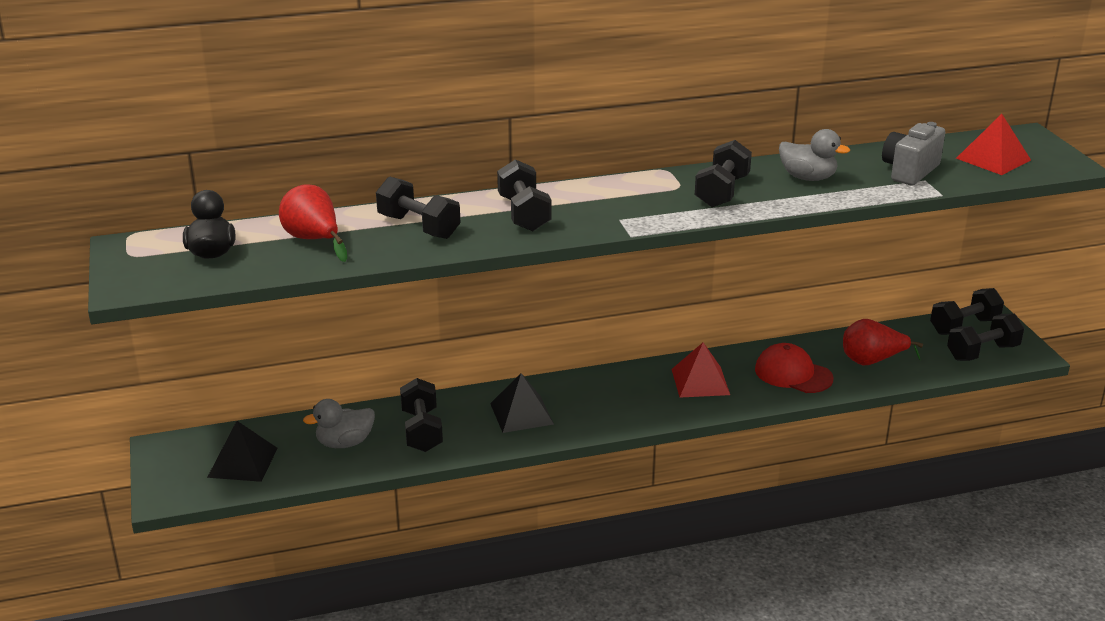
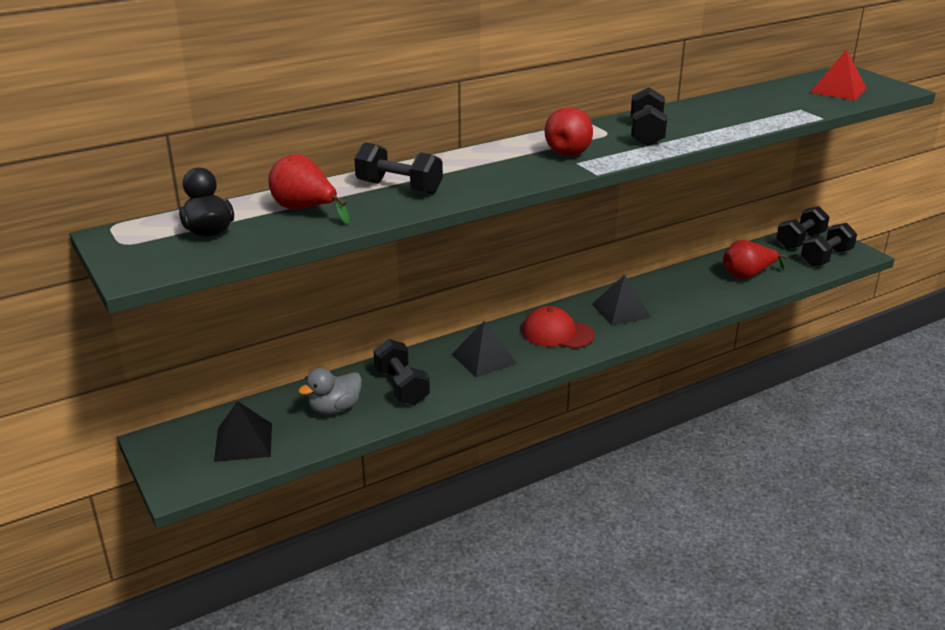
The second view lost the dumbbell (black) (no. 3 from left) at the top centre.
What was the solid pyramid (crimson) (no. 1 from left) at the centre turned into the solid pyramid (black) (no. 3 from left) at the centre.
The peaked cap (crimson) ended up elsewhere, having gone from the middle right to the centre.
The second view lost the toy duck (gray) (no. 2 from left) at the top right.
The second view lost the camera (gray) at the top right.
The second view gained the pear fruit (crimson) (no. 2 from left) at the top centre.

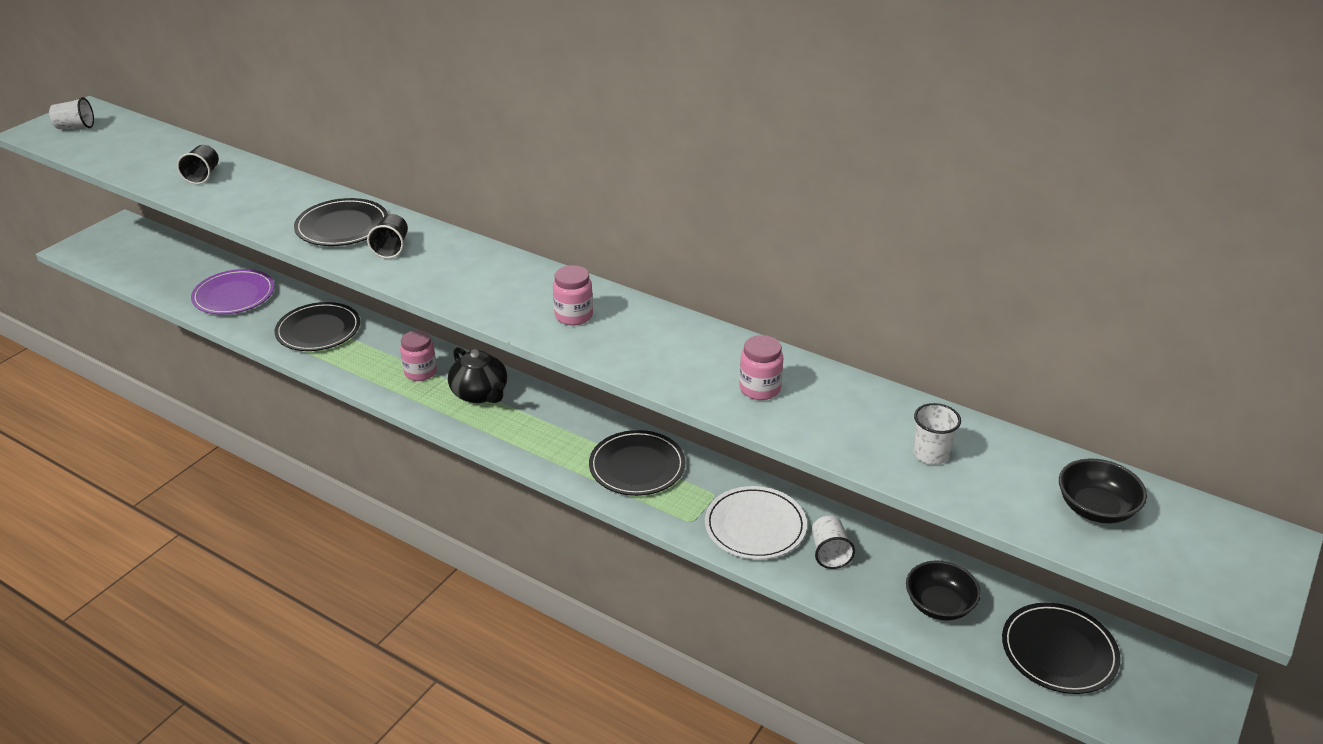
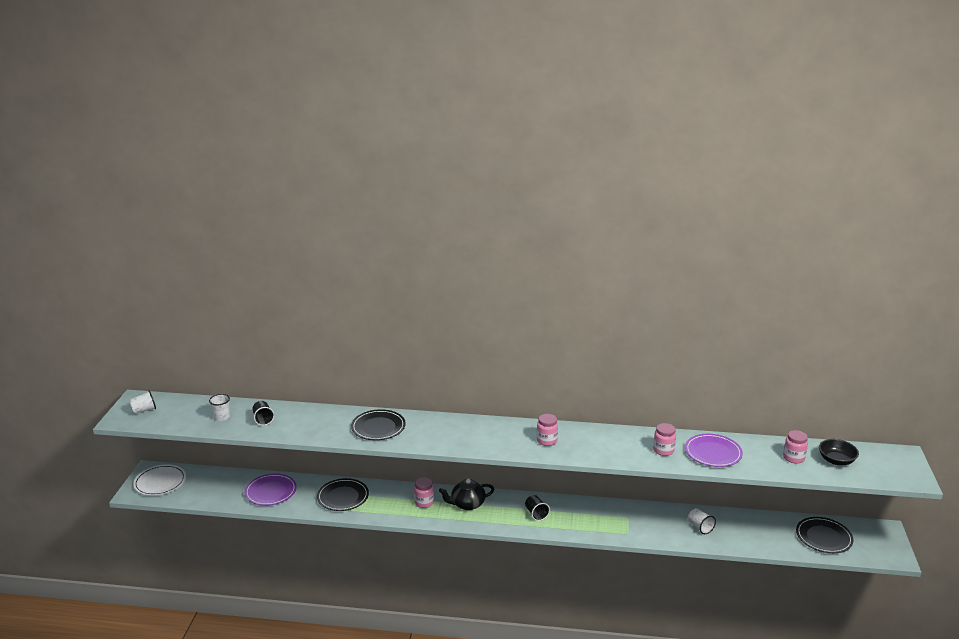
The beaker (black) (no. 2 from left) ended up elsewhere, having gone from the top left to the bottom centre.
The teapot (black) at the centre ended up facing another way, 135 degrees clockwise from before.
The second view lost the dinner plate (black) (no. 3 from left) at the centre.
The dinner plate (pure white) ended up elsewhere, having gone from the bottom centre to the bottom left.
The second view lost the bowl (black) (no. 1 from left) at the bottom right.
The beaker (pure white) (no. 3 from left in the first image) ended up elsewhere, having gone from the middle right to the middle left.
The second view gained the dinner plate (royal purple) (no. 2 from left) at the bottom right.
The second view gained the jar (rose-pink) (no. 4 from left) at the bottom right.

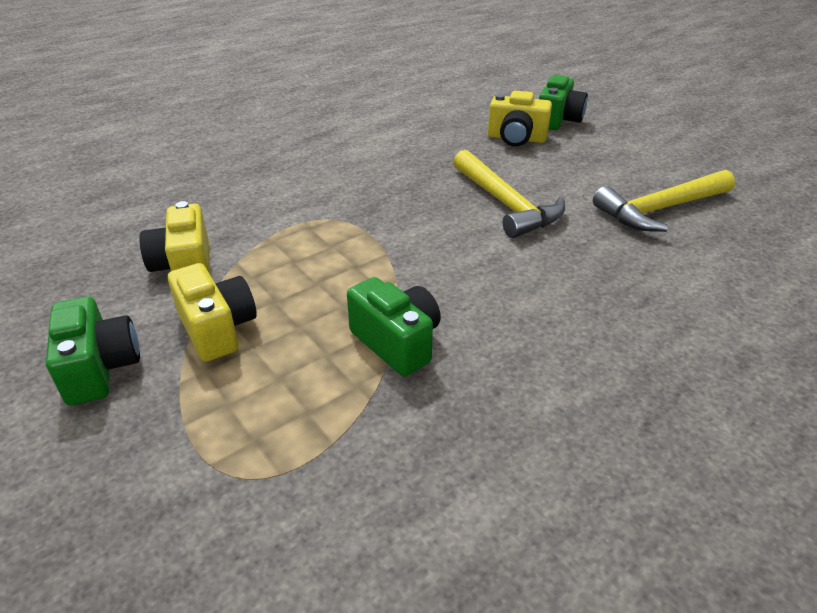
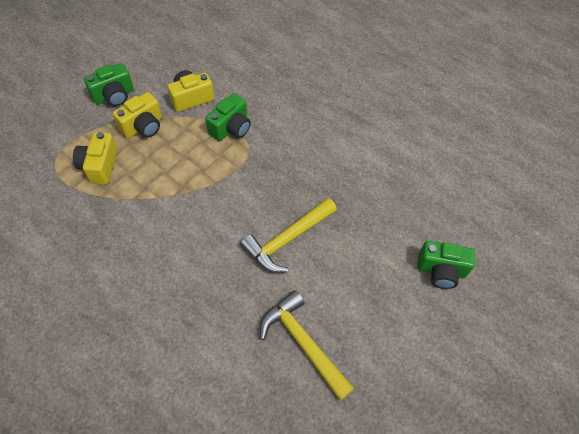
The camera (emerald) (no. 2 from left) ended up elsewhere, having gone from the centre to the top centre.
The camera (bright yellow) (no. 3 from left in the first image) ended up elsewhere, having gone from the top centre to the middle left.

▸ Description of the task: Every line of the listing that holds "gray" counts once. Say how many such lines there are, using only a number.

▸ Result of the task: 2